= Problem description =
Any images in the records should be skipped; transcribe the rest exactly.

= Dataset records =
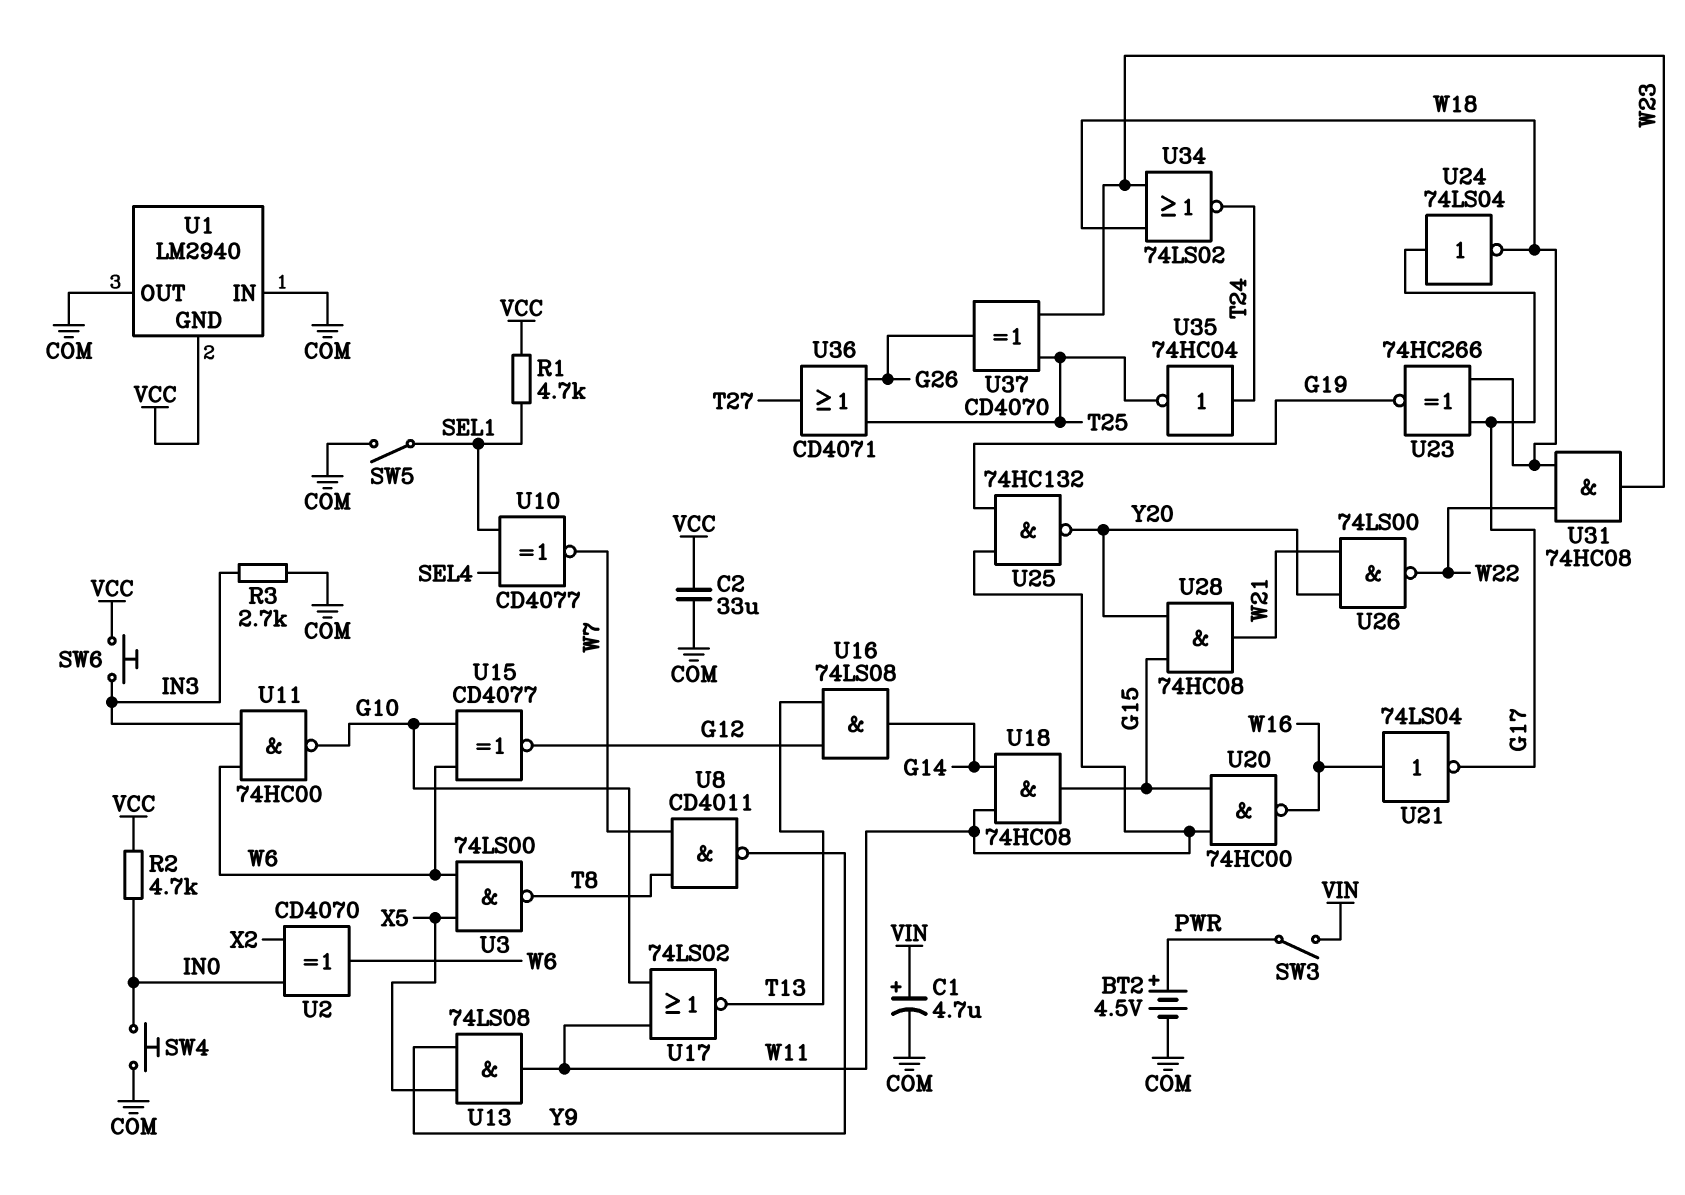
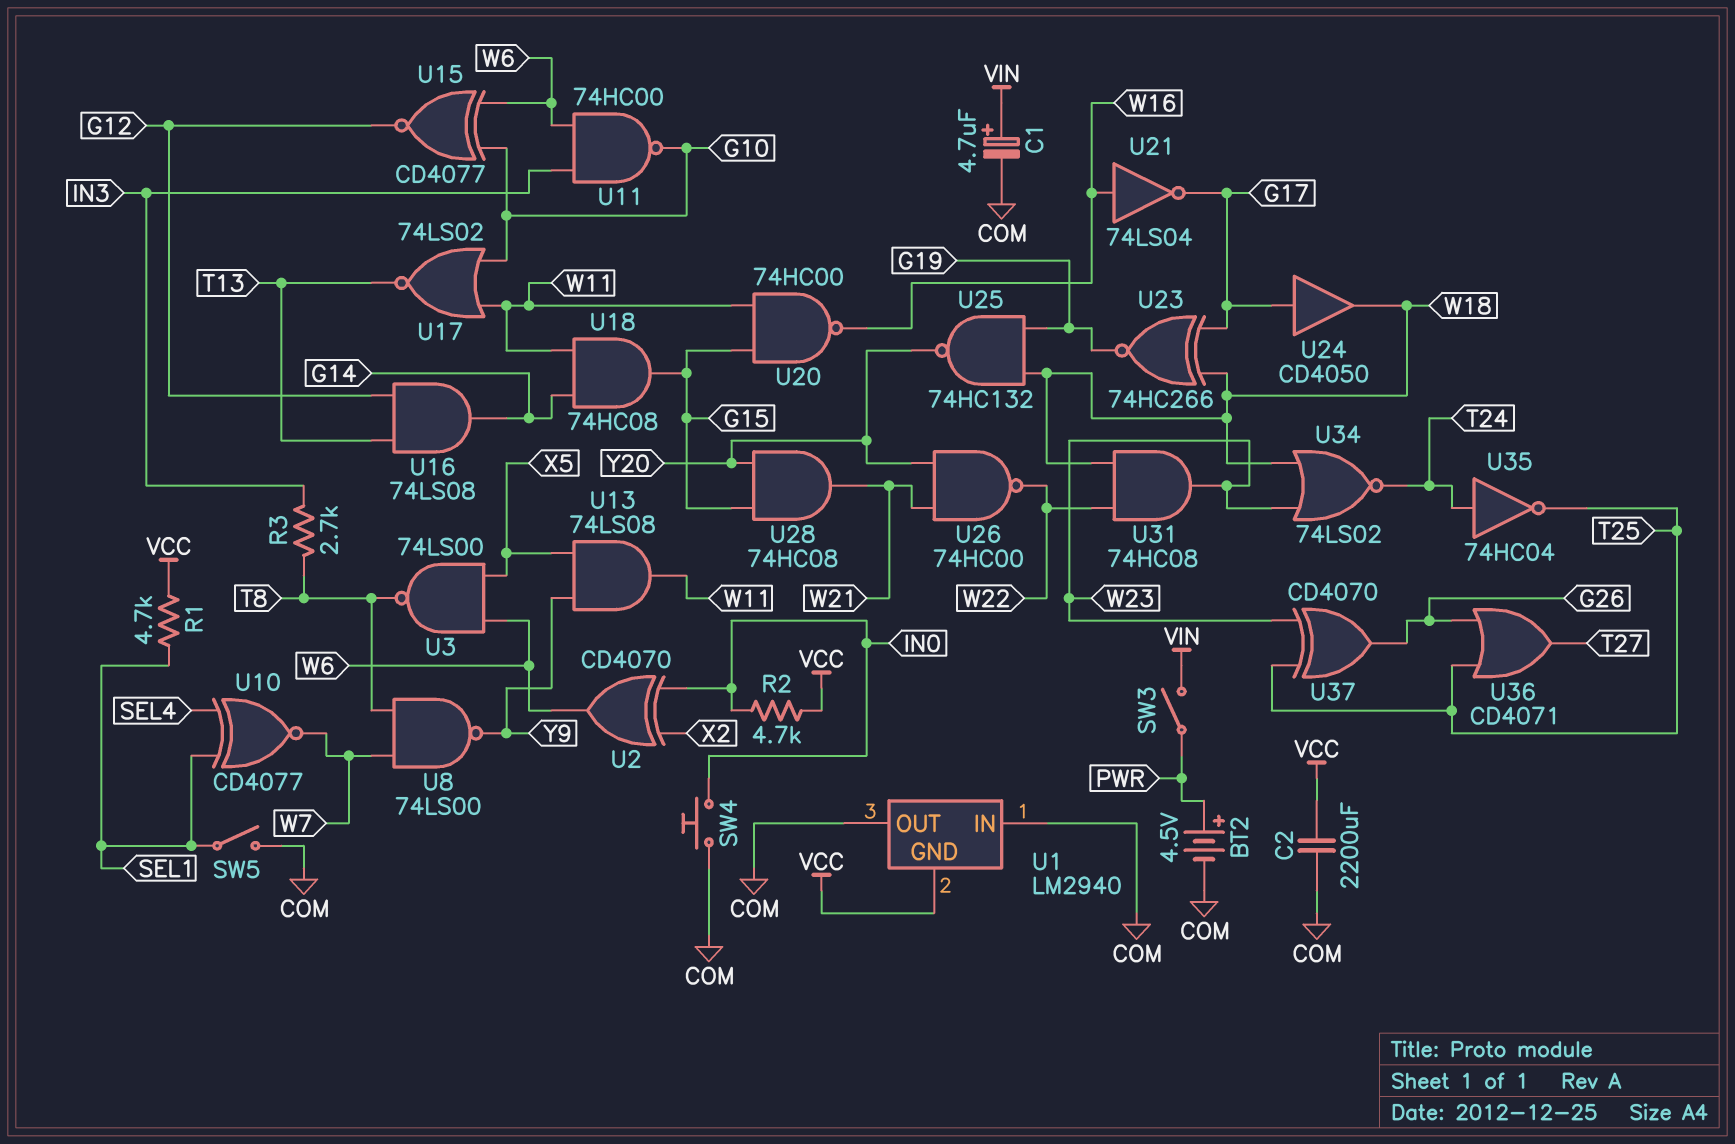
C2: 33uF (COM, VCC) -> 2200uF (COM, VCC)
R3: 2.7k (COM, IN3) -> 2.7k (IN3, T8)
SW6: button (IN3, VCC) -> none
U8: NAND CD4011 (in T8, in W7, out Y9) -> NAND 74LS00 (in T8, in W7, out Y9)
U24: NOT 74LS04 (in G17, out W18) -> buffer CD4050 (in G17, out W18)
U25: NAND 74HC132 (in G19, in W11, out Y20) -> NAND 74HC132 (in G19, in W18, out Y20)
U26: NAND 74LS00 (in W21, in Y20, out W22) -> NAND 74HC00 (in W21, in Y20, out W22)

= Output of the task =
C2: 33uF (COM, VCC) -> 2200uF (COM, VCC)
R3: 2.7k (COM, IN3) -> 2.7k (IN3, T8)
SW6: button (IN3, VCC) -> none
U8: NAND CD4011 (in T8, in W7, out Y9) -> NAND 74LS00 (in T8, in W7, out Y9)
U24: NOT 74LS04 (in G17, out W18) -> buffer CD4050 (in G17, out W18)
U25: NAND 74HC132 (in G19, in W11, out Y20) -> NAND 74HC132 (in G19, in W18, out Y20)
U26: NAND 74LS00 (in W21, in Y20, out W22) -> NAND 74HC00 (in W21, in Y20, out W22)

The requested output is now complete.